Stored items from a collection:
----------

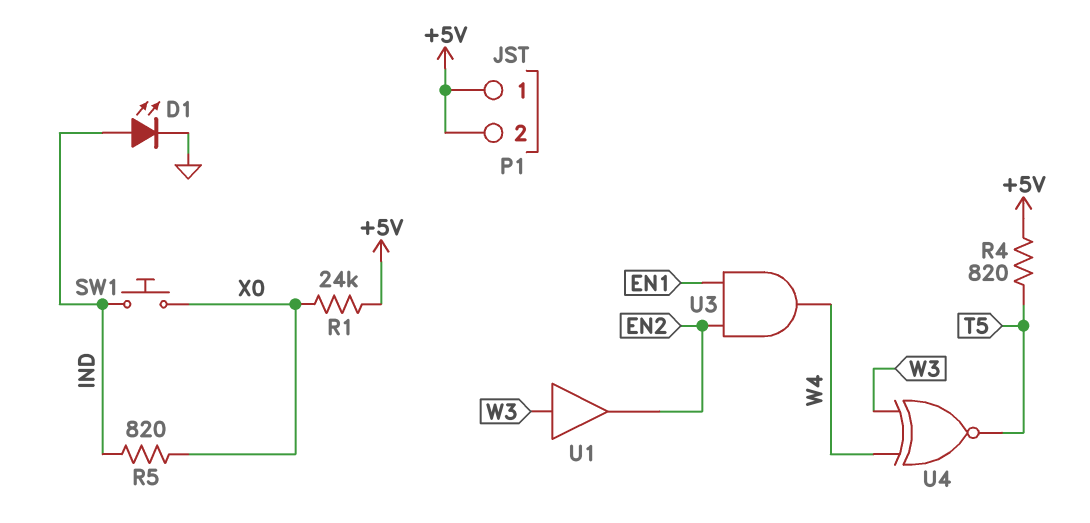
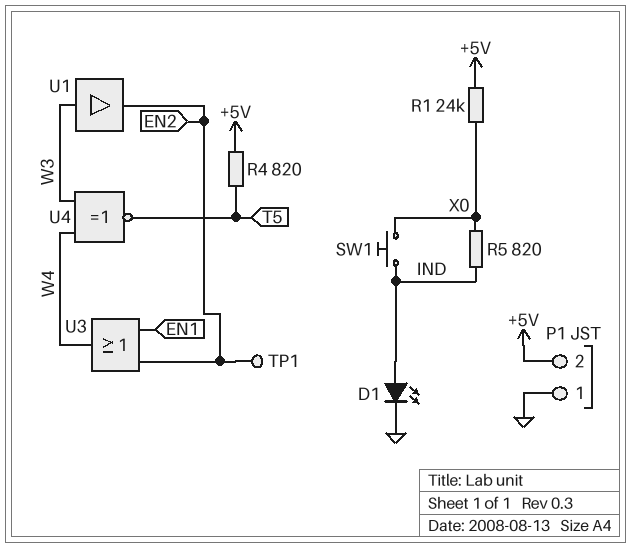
P1 pin 1: +5V -> GND
TP1: none -> test point (EN2)
U3: AND (in EN1, in EN2, out W4) -> OR (in EN1, in EN2, out W4)

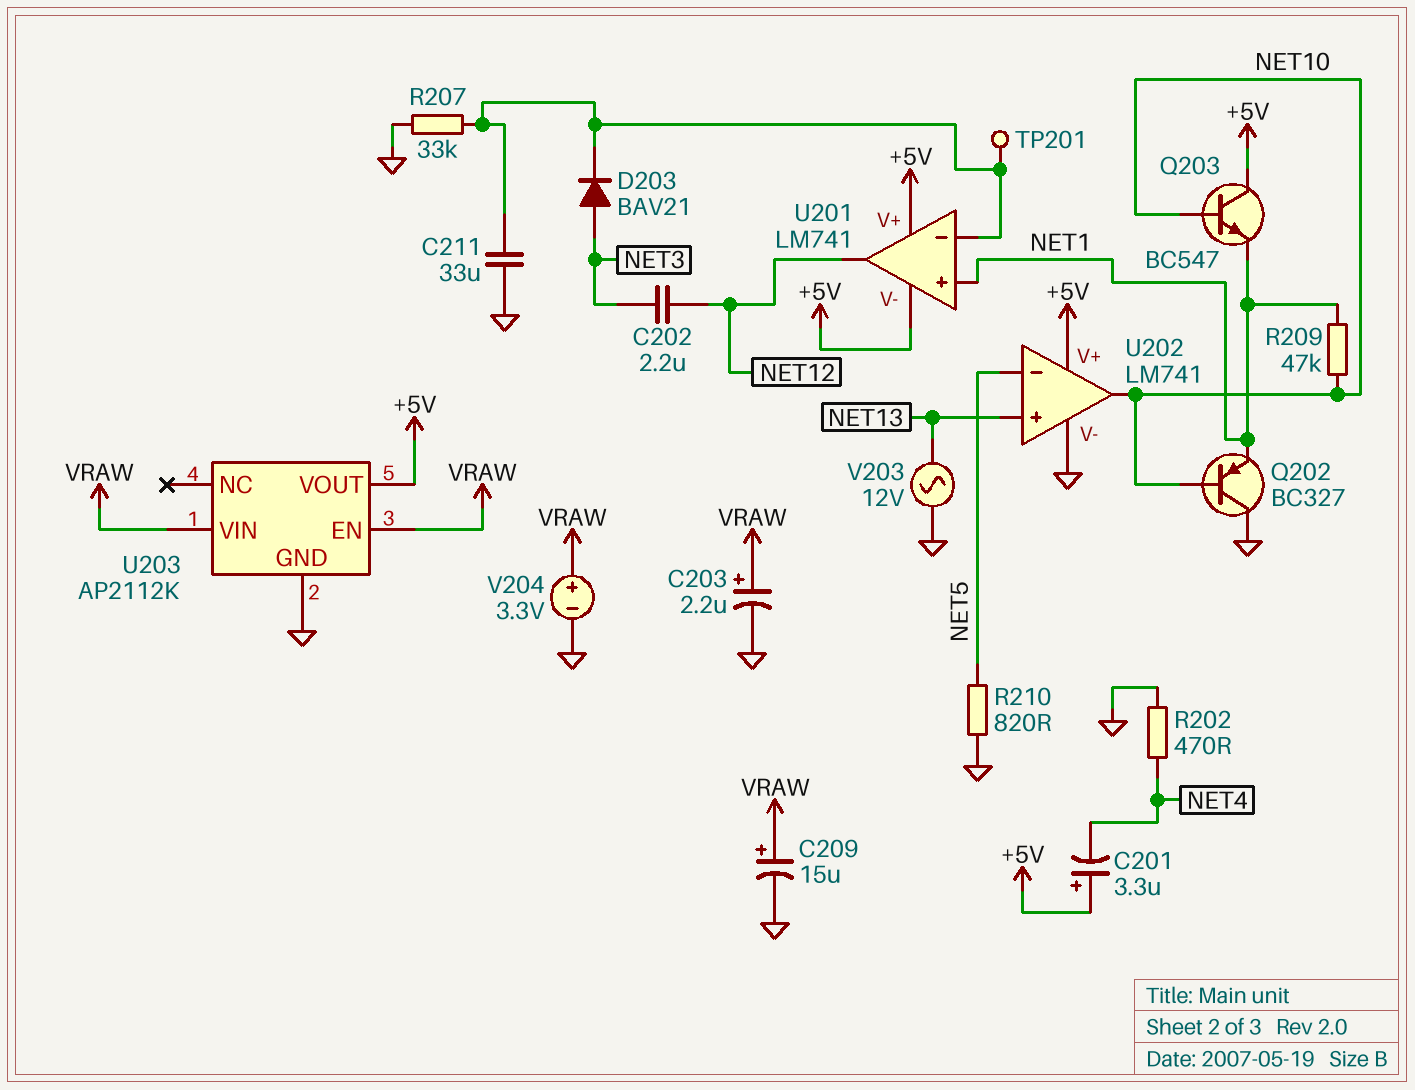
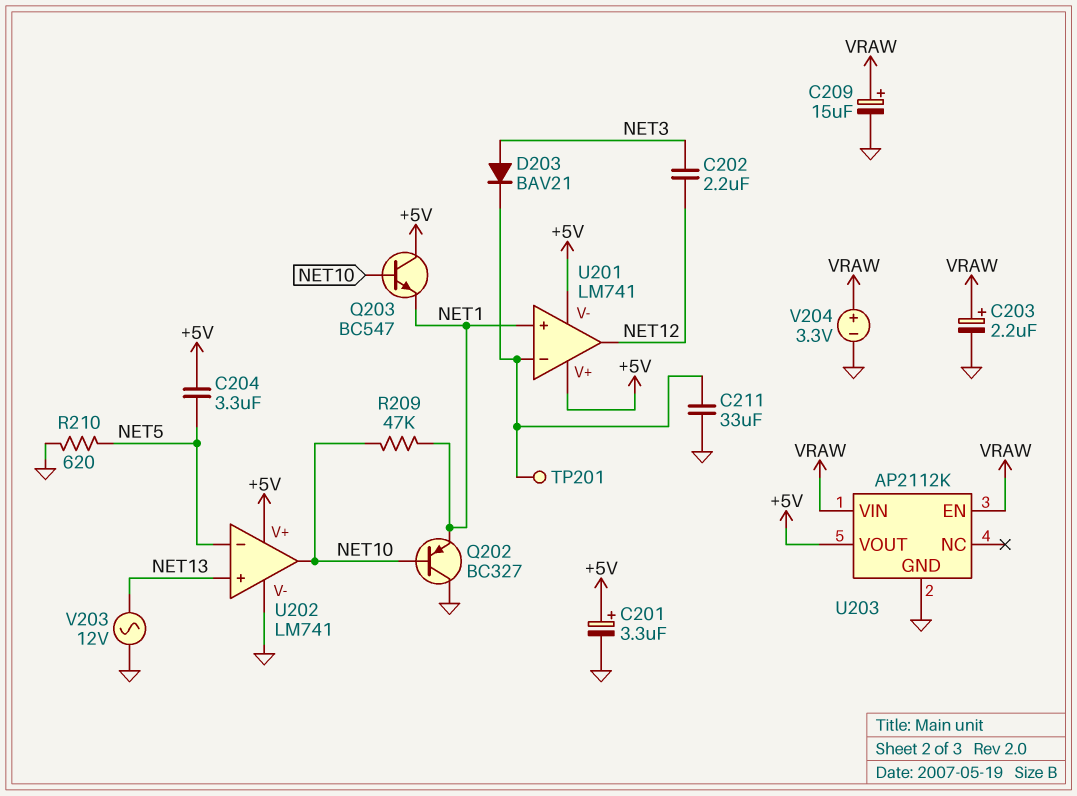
C201: 3.3uF (plus +5V, minus NET4) -> 3.3uF (plus +5V, minus GND)
C204: none -> 3.3uF (+5V, NET5)
R202: 470 (GND, NET4) -> none
R207: 33k (GND, U201/in-) -> none
R210: 820 (GND, NET5) -> 620 (GND, NET5)

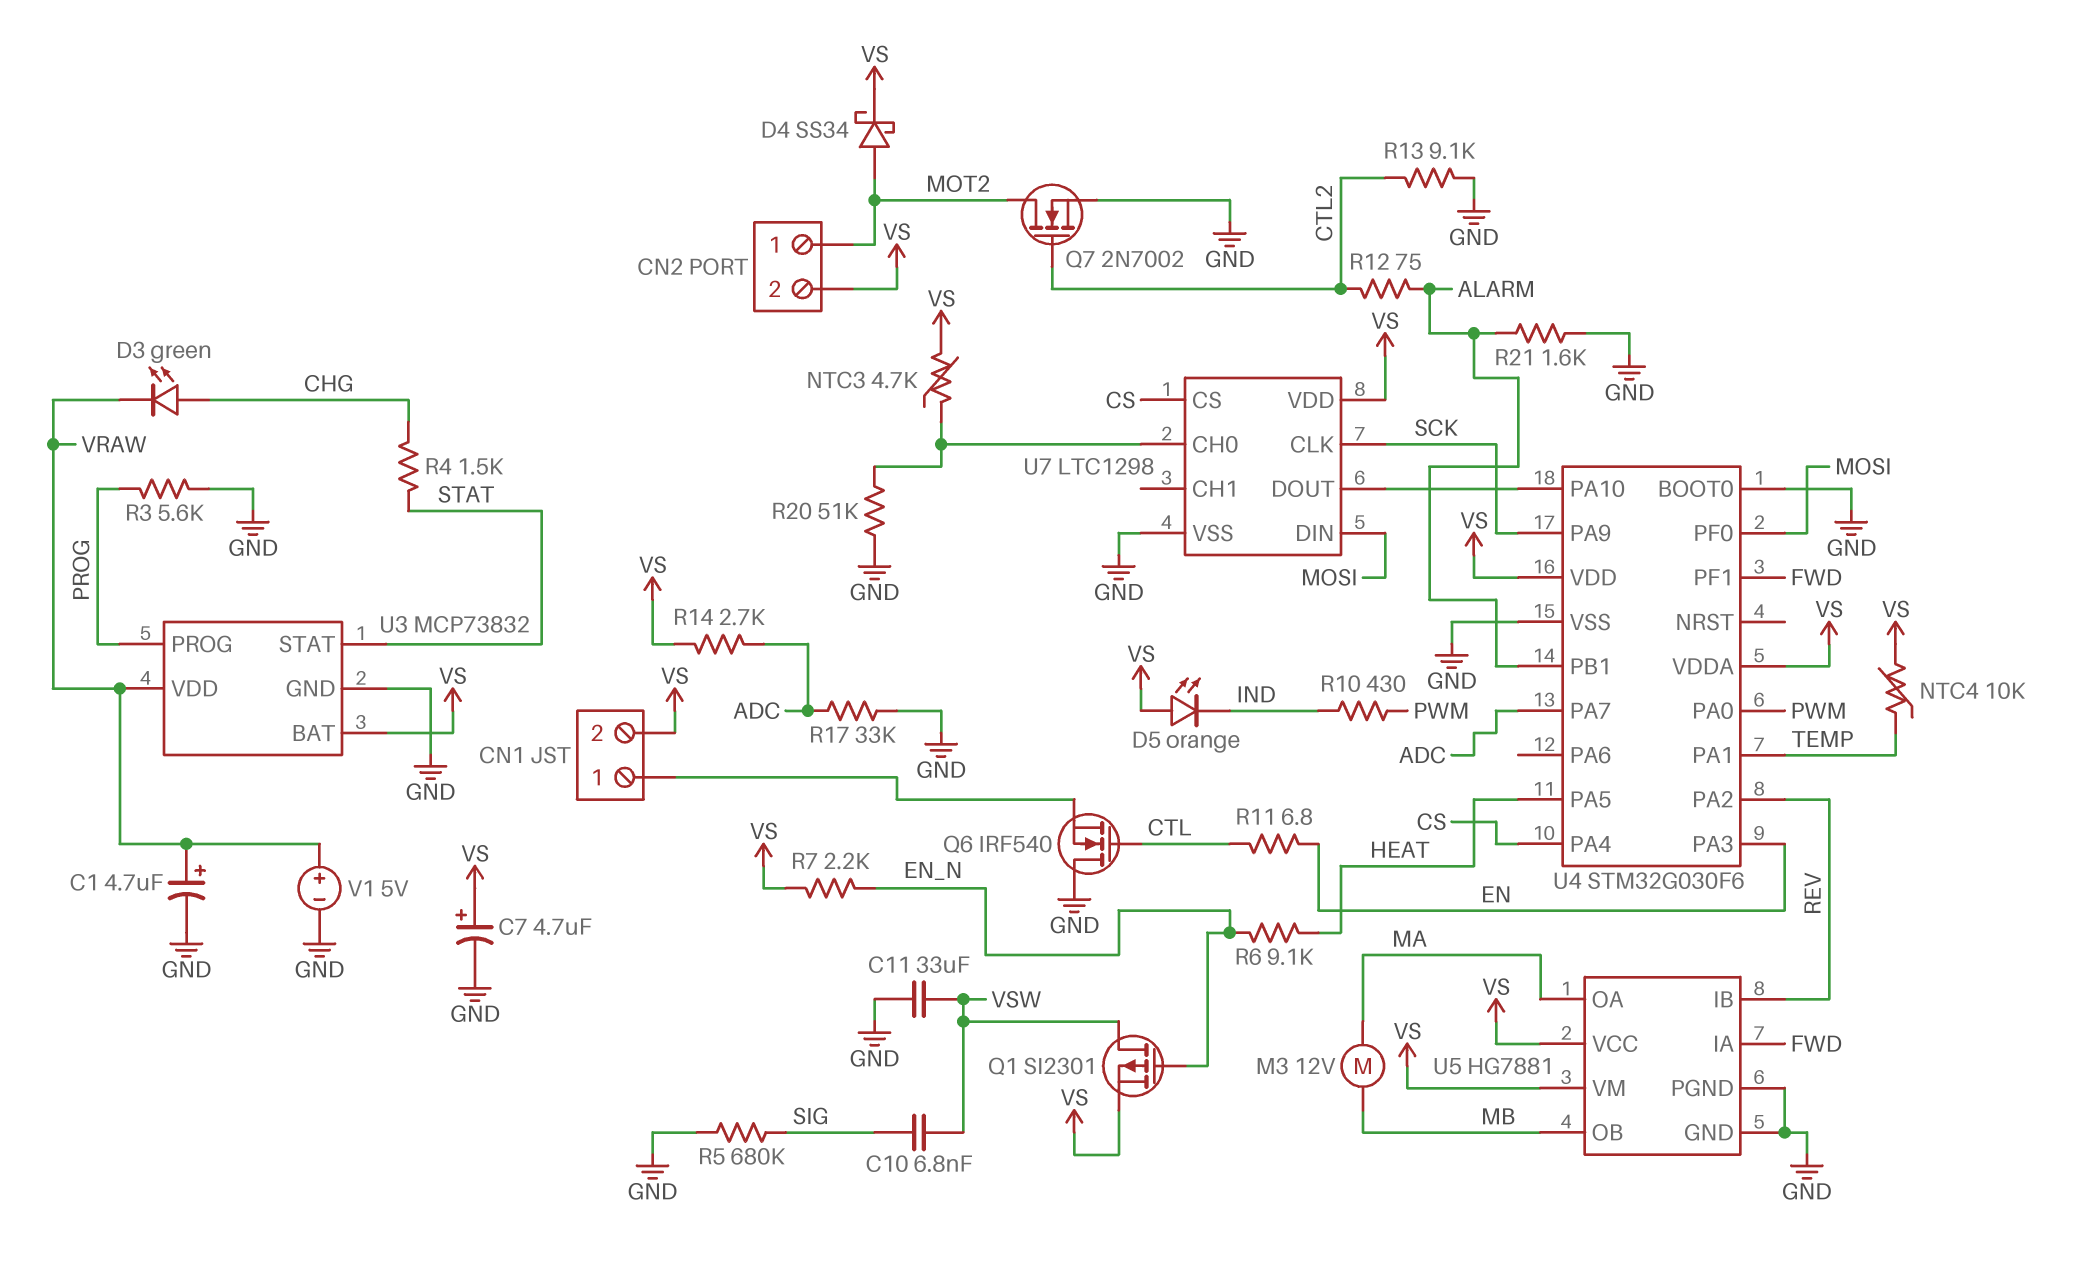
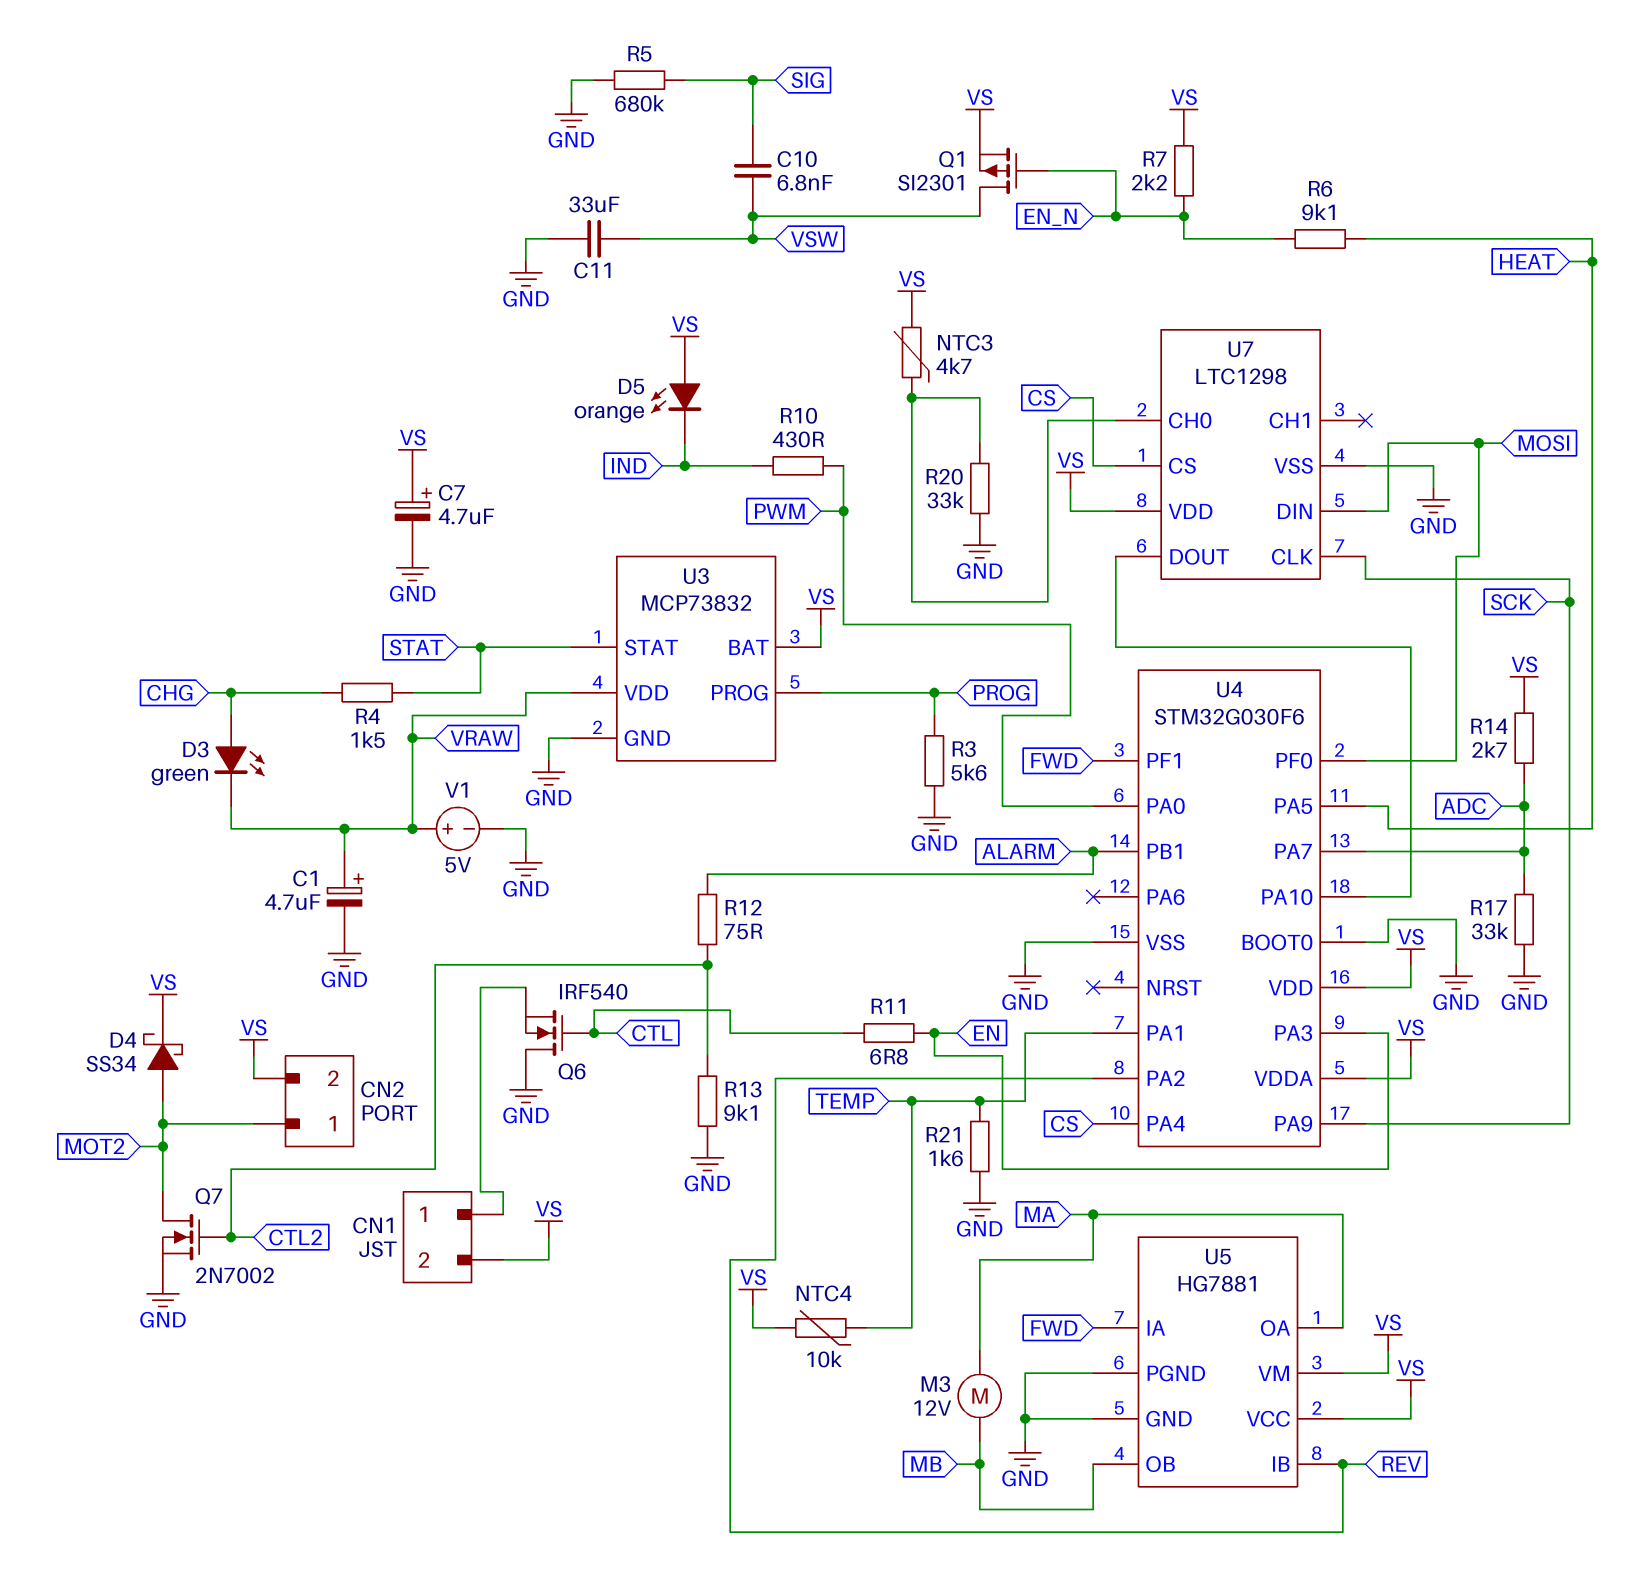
R20: 51k (GND, U7/CH0) -> 33k (GND, U7/CH0)
R21: 1.6k (ALARM, GND) -> 1.6k (GND, TEMP)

----------

**Aim of the exercise**
State only the number of lines in these entries that contain "none".

**Expected answer**
4